▶ INSTRUCTIONS TO FOLLOW
Go through the data below and transcribe it exactly. Omit the images.

====================

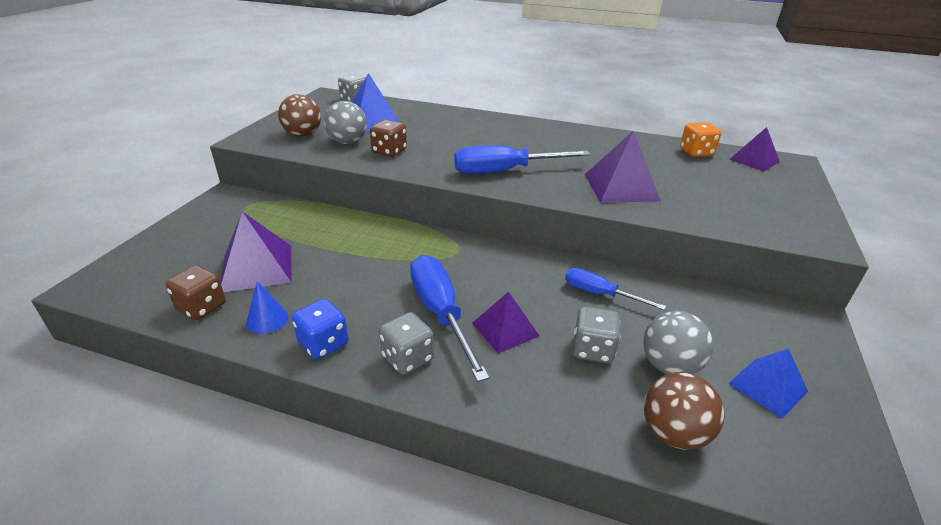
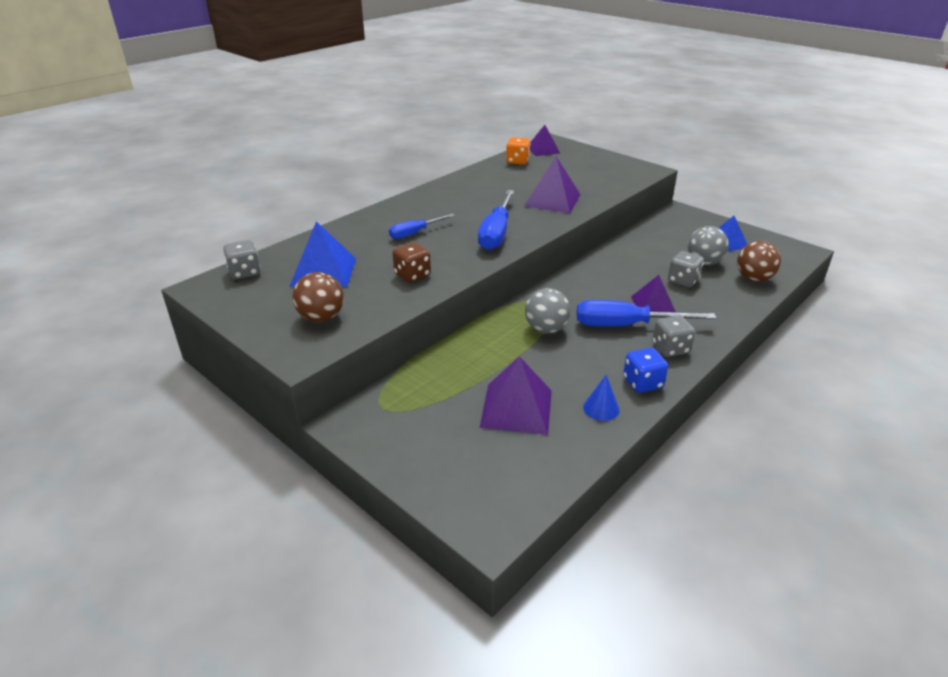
camera: 65 degrees left, 0 degrees up
(201, 307) = (566, 446): brown dice -> none
(347, 142) = (368, 294): grey ball -> grey ball (546, 329)
(600, 294) = (630, 262): blue screwdriver -> blue screwdriver (415, 233)

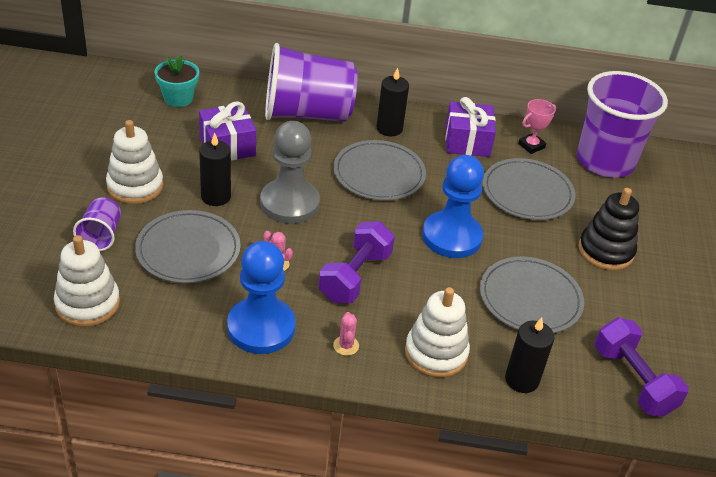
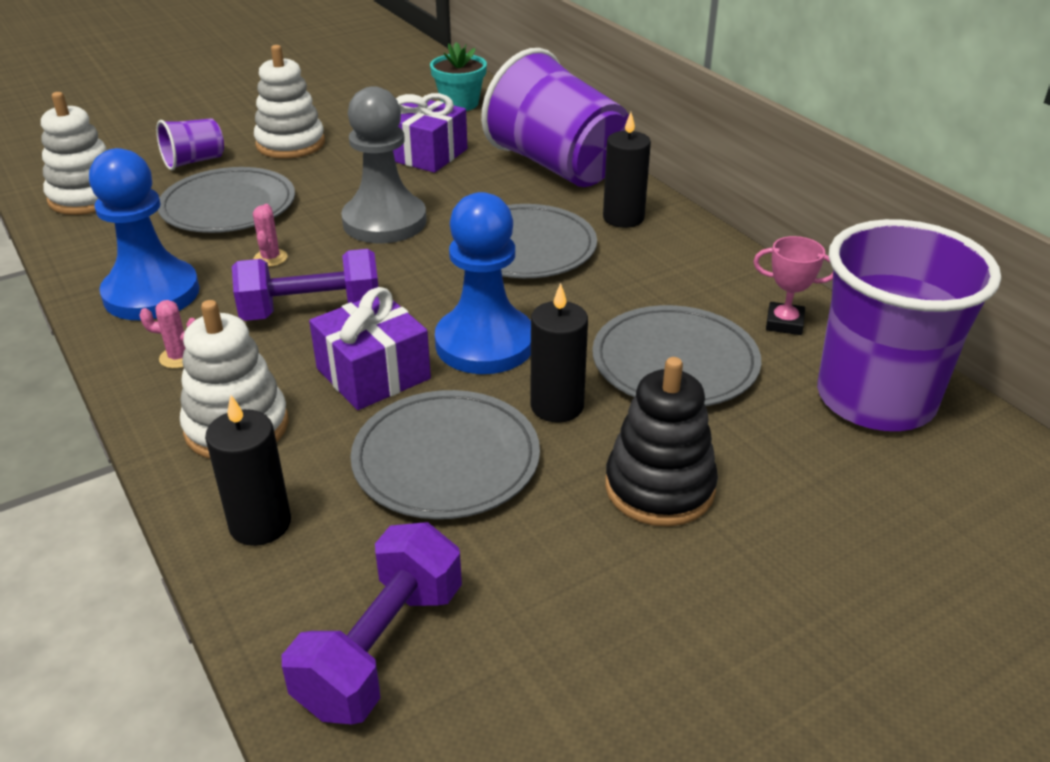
camera: 55 degrees right, 5 degrees down
(216, 196) = (334, 183): black candle -> black candle (557, 406)
(346, 346) = (179, 357): pink cactus -> pink cactus turned 45 degrees clockwise
(467, 141) = (698, 275): purple gift -> purple gift (373, 374)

====================

▶ ANSWER TO THE PROBLEM
camera: 65 degrees left, 0 degrees up
(201, 307) = (566, 446): brown dice -> none
(347, 142) = (368, 294): grey ball -> grey ball (546, 329)
(600, 294) = (630, 262): blue screwdriver -> blue screwdriver (415, 233)

camera: 55 degrees right, 5 degrees down
(216, 196) = (334, 183): black candle -> black candle (557, 406)
(346, 346) = (179, 357): pink cactus -> pink cactus turned 45 degrees clockwise
(467, 141) = (698, 275): purple gift -> purple gift (373, 374)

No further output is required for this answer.